*Aim of the task*.
Check each line of the entries below for the word "truck" and state only how many lines have it.

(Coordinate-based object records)
----------
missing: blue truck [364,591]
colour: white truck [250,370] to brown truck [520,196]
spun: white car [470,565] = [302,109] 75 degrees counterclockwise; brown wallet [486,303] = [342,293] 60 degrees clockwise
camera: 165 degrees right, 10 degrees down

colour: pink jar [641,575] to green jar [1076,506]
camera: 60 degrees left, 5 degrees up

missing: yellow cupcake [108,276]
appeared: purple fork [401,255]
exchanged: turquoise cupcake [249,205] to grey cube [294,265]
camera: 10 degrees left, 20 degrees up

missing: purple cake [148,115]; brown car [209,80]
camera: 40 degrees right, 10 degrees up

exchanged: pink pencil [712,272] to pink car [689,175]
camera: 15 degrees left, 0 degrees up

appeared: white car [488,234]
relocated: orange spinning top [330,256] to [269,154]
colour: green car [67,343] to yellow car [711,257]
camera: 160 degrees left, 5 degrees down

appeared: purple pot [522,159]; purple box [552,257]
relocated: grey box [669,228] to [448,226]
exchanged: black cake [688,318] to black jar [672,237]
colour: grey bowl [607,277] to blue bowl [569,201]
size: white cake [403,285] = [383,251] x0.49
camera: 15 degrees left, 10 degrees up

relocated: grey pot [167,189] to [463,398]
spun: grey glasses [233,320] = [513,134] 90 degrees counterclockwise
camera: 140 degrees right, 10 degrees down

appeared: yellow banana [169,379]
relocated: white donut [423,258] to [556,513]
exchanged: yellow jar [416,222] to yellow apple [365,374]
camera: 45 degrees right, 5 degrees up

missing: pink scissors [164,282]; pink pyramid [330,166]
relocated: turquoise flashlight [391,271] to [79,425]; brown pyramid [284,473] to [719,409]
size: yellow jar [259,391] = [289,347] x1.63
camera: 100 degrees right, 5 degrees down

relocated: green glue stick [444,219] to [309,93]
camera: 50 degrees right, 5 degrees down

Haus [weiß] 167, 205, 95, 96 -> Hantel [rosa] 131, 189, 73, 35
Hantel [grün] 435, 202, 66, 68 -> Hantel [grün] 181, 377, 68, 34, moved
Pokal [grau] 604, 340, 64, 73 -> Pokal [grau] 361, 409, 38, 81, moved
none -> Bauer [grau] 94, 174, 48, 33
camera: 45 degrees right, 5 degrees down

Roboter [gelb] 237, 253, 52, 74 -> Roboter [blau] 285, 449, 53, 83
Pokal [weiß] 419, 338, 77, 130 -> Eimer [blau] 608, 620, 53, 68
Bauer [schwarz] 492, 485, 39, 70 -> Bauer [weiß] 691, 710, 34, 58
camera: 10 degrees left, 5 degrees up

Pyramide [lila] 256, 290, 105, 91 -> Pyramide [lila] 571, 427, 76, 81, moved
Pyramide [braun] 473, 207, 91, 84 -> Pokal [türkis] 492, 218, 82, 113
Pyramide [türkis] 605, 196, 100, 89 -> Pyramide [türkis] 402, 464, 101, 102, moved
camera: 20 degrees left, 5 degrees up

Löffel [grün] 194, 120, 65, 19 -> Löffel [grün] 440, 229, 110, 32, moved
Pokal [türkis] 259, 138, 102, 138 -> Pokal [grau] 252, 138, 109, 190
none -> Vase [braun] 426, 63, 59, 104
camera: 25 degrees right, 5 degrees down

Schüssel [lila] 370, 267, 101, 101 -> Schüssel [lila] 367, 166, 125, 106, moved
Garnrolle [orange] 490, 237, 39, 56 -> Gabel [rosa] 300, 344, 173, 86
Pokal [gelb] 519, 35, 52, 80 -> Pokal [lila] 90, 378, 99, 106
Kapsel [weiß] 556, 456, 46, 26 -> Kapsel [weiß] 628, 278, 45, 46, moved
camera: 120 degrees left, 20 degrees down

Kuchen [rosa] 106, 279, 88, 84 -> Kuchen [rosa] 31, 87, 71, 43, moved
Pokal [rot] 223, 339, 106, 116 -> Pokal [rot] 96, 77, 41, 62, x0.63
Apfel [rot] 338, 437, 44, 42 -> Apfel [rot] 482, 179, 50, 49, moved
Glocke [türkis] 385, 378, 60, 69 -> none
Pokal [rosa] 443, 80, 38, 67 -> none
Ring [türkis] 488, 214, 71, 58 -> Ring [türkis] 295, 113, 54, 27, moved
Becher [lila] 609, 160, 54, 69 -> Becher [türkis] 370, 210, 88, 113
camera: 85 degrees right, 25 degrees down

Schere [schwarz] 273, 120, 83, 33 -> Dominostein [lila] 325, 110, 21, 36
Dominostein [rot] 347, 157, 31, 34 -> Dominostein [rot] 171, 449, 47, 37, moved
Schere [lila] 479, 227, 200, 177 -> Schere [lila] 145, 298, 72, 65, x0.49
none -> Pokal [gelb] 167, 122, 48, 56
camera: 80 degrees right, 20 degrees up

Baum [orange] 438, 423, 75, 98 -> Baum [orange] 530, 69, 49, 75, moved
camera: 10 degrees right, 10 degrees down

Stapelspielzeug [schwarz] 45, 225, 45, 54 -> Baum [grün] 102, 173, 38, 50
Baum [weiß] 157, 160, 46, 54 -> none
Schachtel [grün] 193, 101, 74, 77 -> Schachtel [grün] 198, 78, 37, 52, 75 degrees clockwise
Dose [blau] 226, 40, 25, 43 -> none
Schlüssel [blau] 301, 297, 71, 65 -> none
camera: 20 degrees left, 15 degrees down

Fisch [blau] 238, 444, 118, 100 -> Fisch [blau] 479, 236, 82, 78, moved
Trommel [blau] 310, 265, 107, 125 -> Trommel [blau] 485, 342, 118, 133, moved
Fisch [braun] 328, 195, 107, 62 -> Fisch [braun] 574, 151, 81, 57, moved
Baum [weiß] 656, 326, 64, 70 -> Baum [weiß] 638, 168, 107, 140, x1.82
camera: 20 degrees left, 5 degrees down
----------
*Response to this exercise*.
2